**The input**.
# # # # # # #

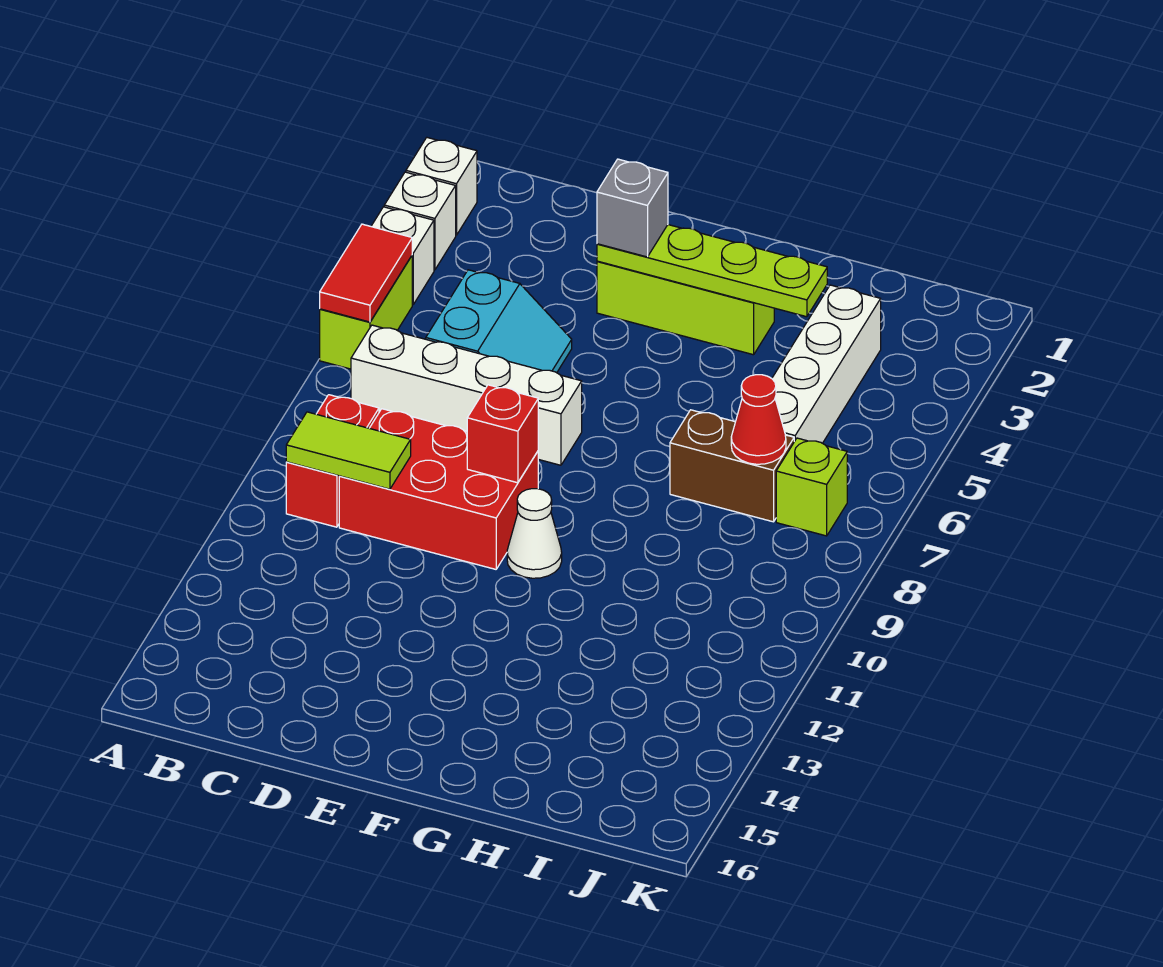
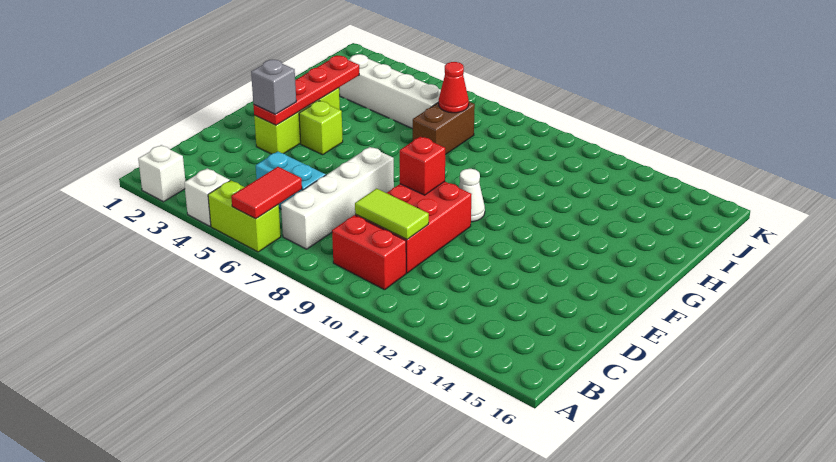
white brick A3 level 1 -> none
red tile A5:A6 level 2 -> red tile A6:B6 level 2
lime tile B10:C10 level 2 -> lime tile C9:C10 level 2
lime plate E3:H3 level 2 -> red plate E3:H3 level 2
lime brick J7 level 1 -> lime brick F4 level 1

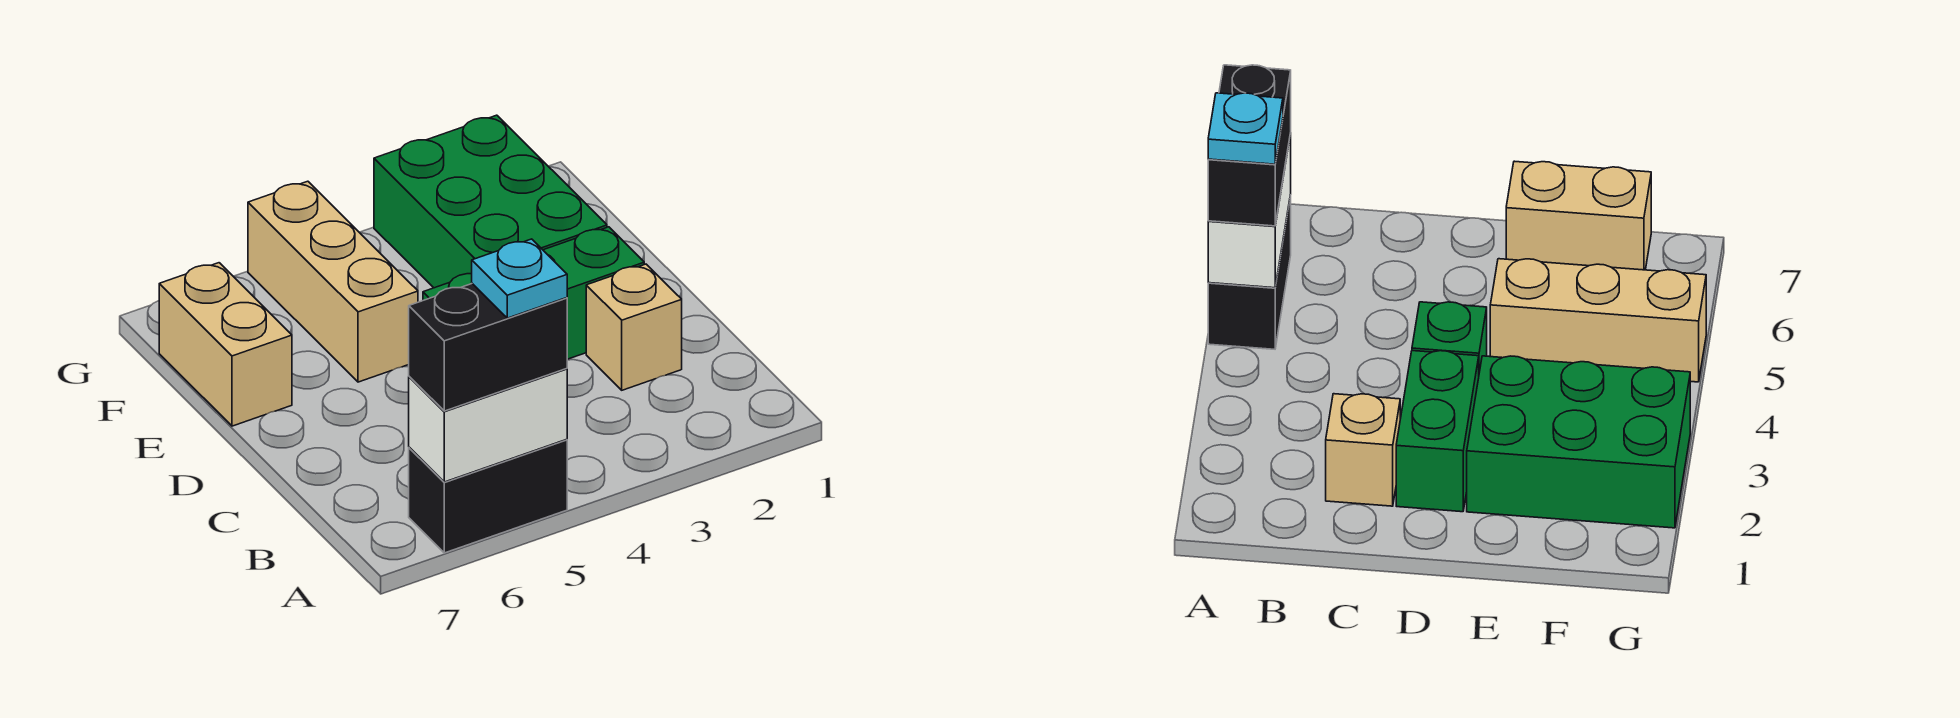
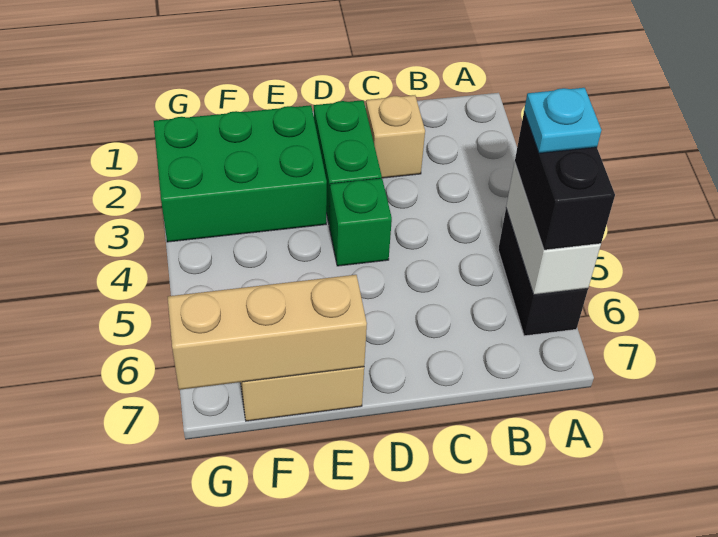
tan brick E5:G5 level 1 -> tan brick E7:G7 level 2

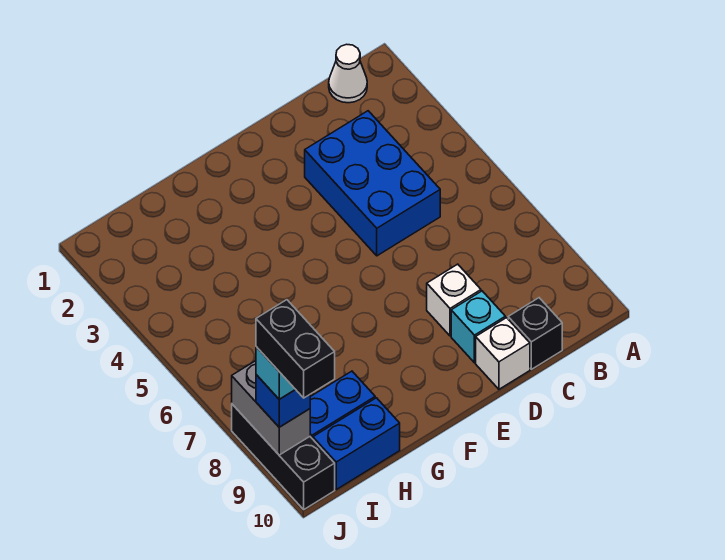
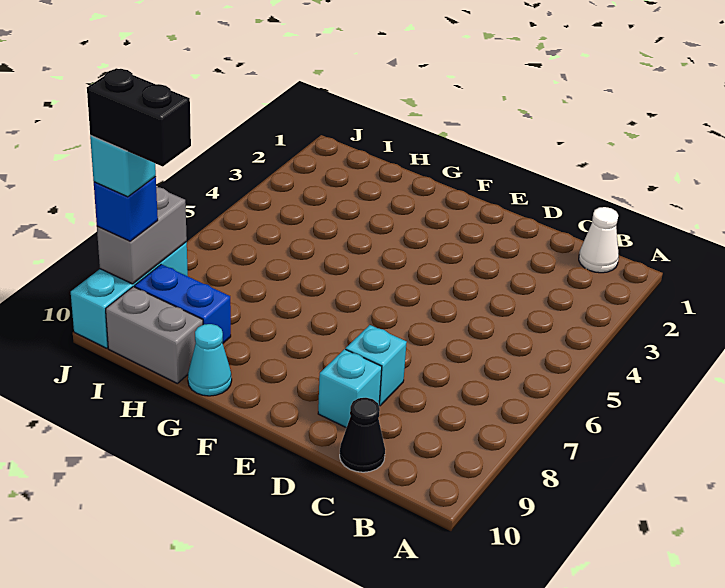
blue brick C3:D5 level 1 -> none
black brick C10 level 1 -> black cone C10 level 1
white brick D8 level 1 -> cyan brick D8 level 1
white brick D10 level 1 -> none
none -> cyan cone G10 level 1
blue brick H10:I10 level 1 -> grey brick H10:I10 level 1
black brick J8:J10 level 1 -> cyan brick J8:J10 level 1
black brick J9:J10 level 5 -> black brick I9:J9 level 5

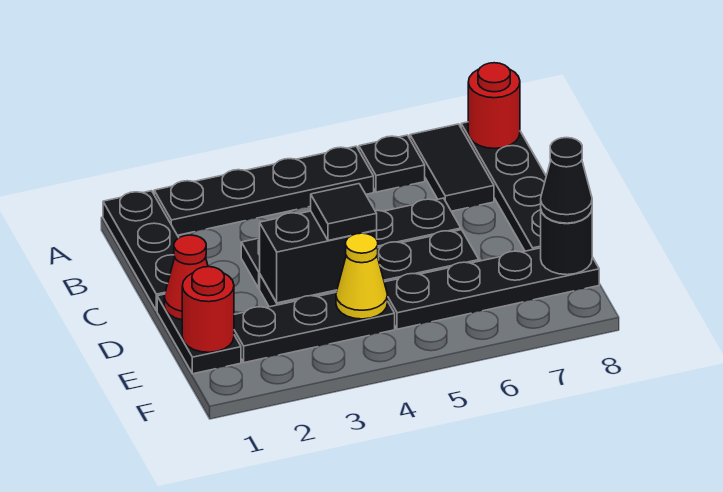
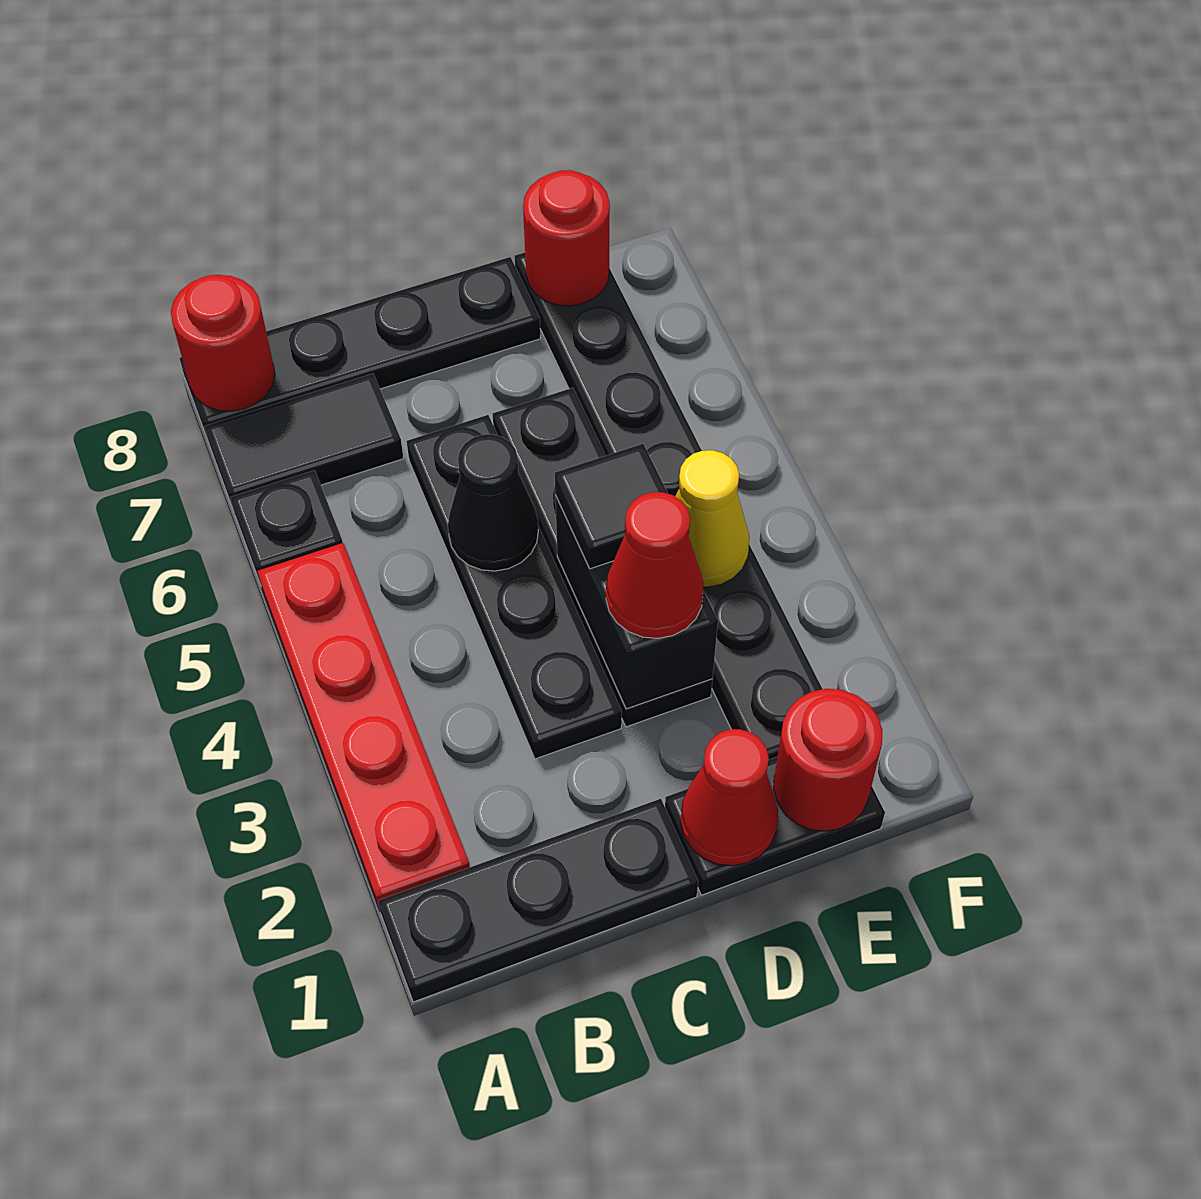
black plate A2:A5 level 1 -> red plate A2:A5 level 1
none -> red cone D3 level 3
black round brick E8 level 2 -> red round brick E8 level 2
black cone E8 level 3 -> black cone C5 level 2

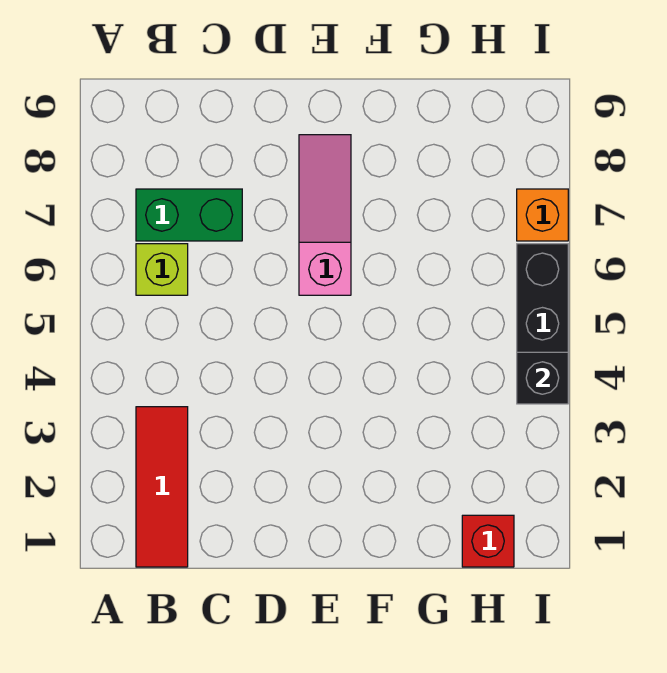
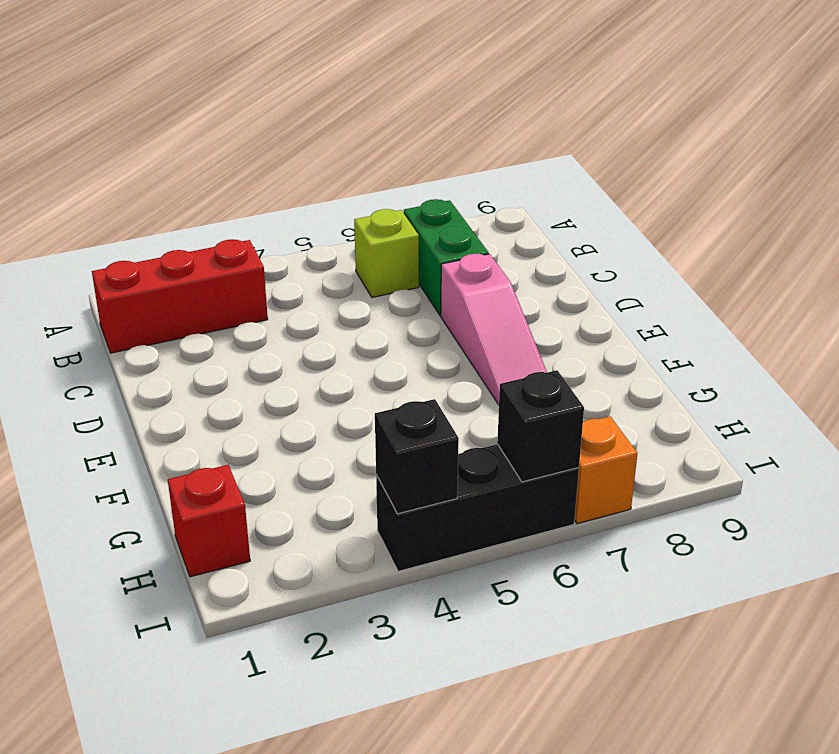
red tile B1:B3 level 1 -> red brick B1:B3 level 1
pink slope E6:E8 level 1 top 6 -> pink slope D7:F7 level 1 top D
none -> black brick I6 level 2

# # # # # # #

For each entry above, write it out again exactly but leave out any picture.

**Exercise response**.
white brick A3 level 1 -> none
red tile A5:A6 level 2 -> red tile A6:B6 level 2
lime tile B10:C10 level 2 -> lime tile C9:C10 level 2
lime plate E3:H3 level 2 -> red plate E3:H3 level 2
lime brick J7 level 1 -> lime brick F4 level 1

tan brick E5:G5 level 1 -> tan brick E7:G7 level 2

blue brick C3:D5 level 1 -> none
black brick C10 level 1 -> black cone C10 level 1
white brick D8 level 1 -> cyan brick D8 level 1
white brick D10 level 1 -> none
none -> cyan cone G10 level 1
blue brick H10:I10 level 1 -> grey brick H10:I10 level 1
black brick J8:J10 level 1 -> cyan brick J8:J10 level 1
black brick J9:J10 level 5 -> black brick I9:J9 level 5

black plate A2:A5 level 1 -> red plate A2:A5 level 1
none -> red cone D3 level 3
black round brick E8 level 2 -> red round brick E8 level 2
black cone E8 level 3 -> black cone C5 level 2

red tile B1:B3 level 1 -> red brick B1:B3 level 1
pink slope E6:E8 level 1 top 6 -> pink slope D7:F7 level 1 top D
none -> black brick I6 level 2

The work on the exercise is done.